Locate and copy each line in the data that contains the word "STEPPER".

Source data
========
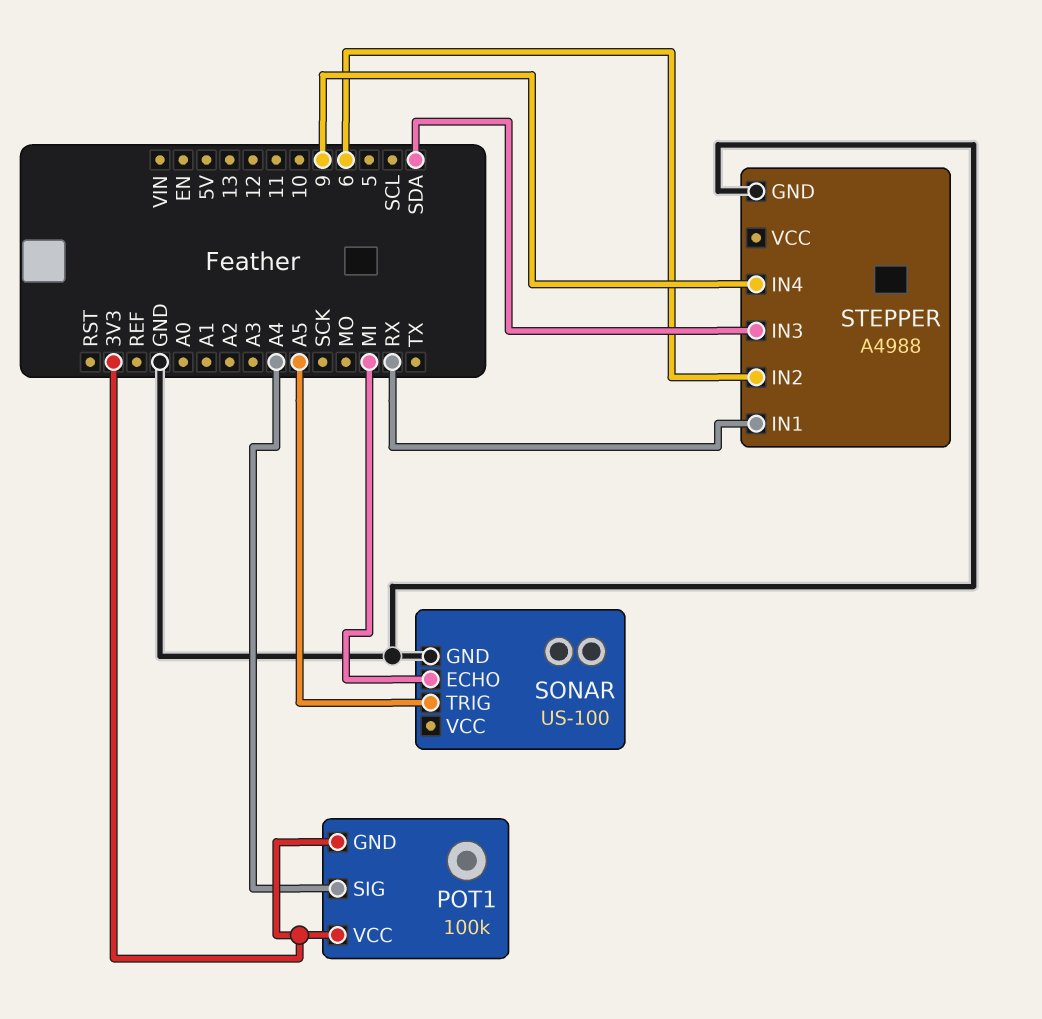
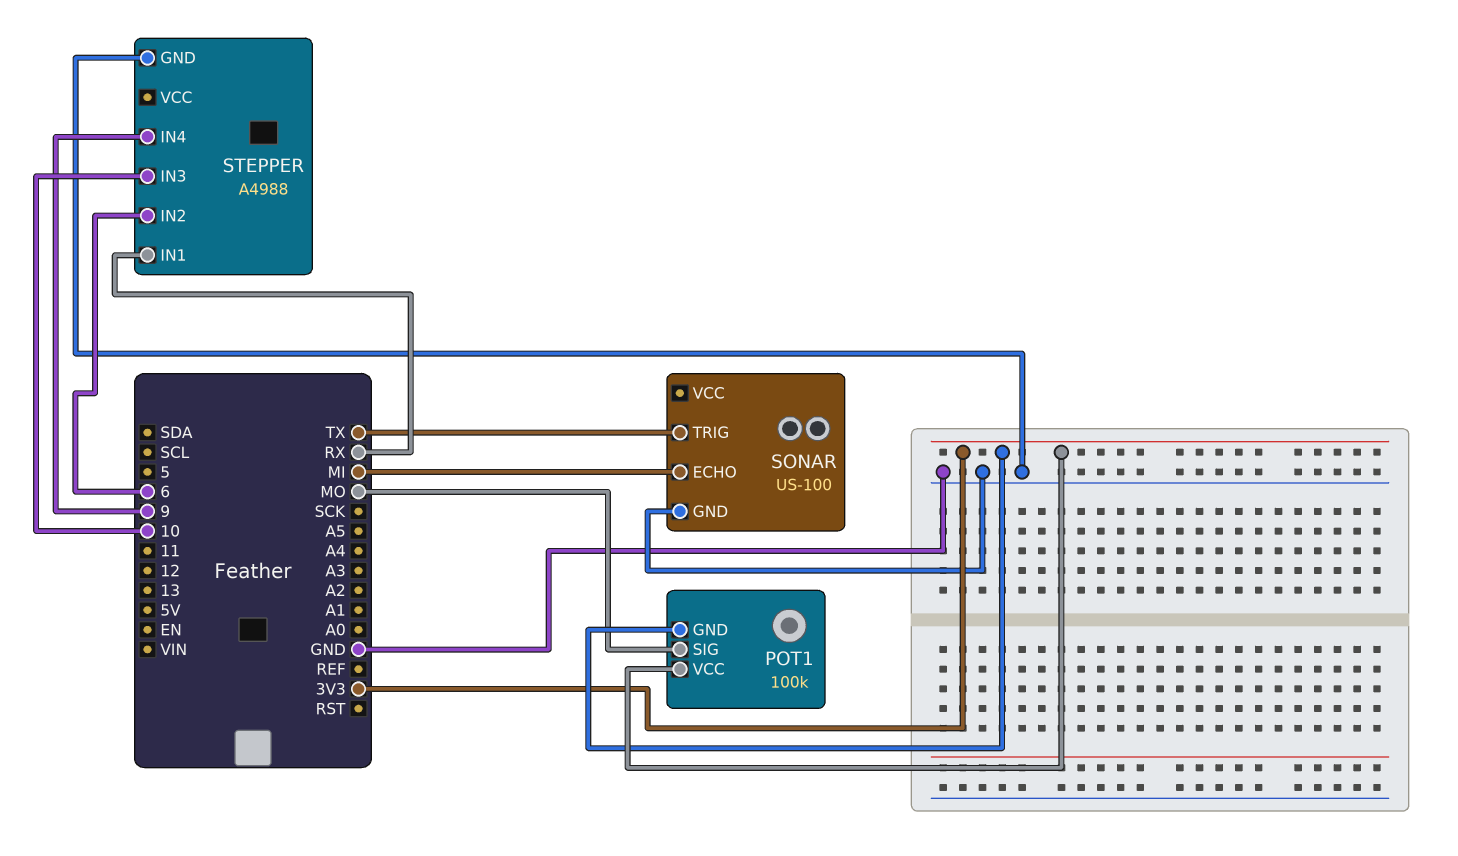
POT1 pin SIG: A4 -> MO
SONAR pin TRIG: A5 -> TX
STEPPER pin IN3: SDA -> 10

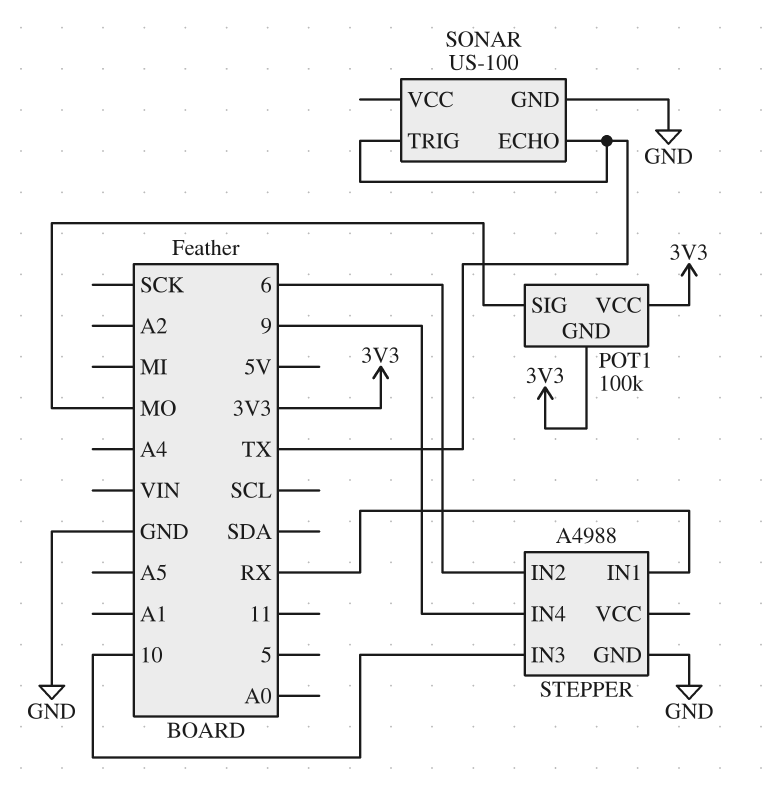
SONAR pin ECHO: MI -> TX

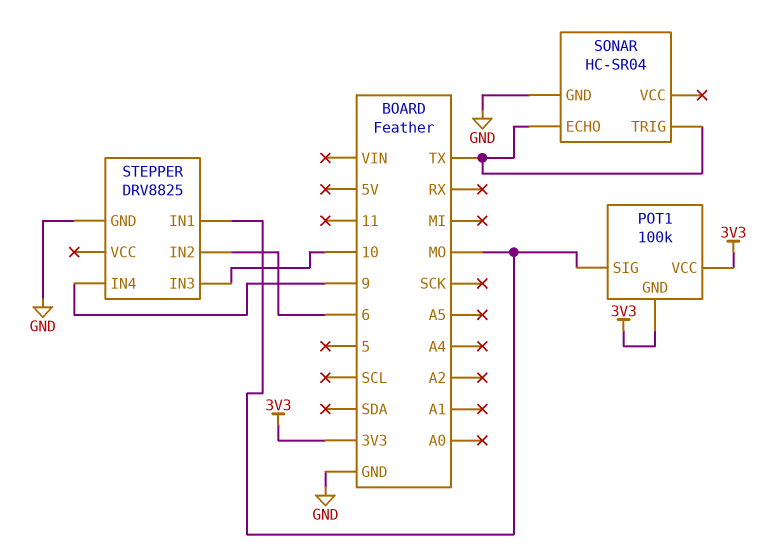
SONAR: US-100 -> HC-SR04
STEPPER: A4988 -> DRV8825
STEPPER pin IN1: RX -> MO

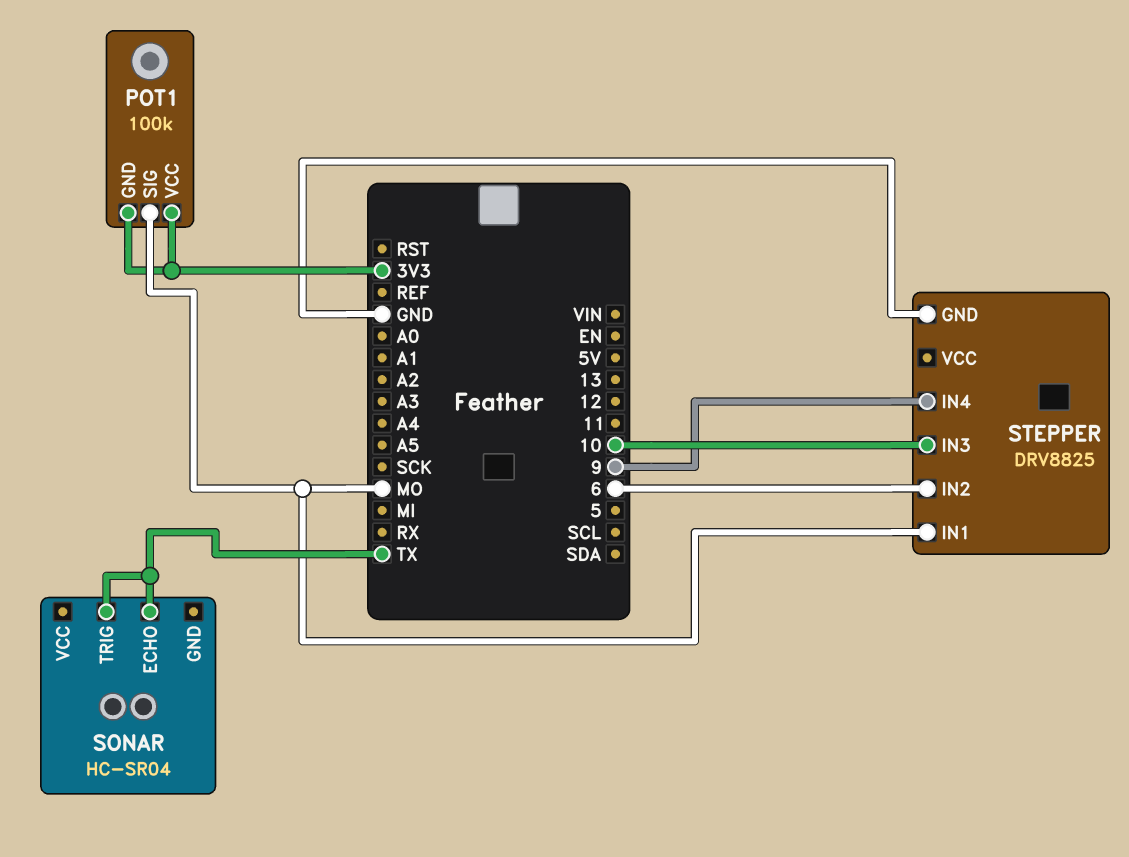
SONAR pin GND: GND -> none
========
Output of the exercise:
STEPPER pin IN3: SDA -> 10
STEPPER: A4988 -> DRV8825
STEPPER pin IN1: RX -> MO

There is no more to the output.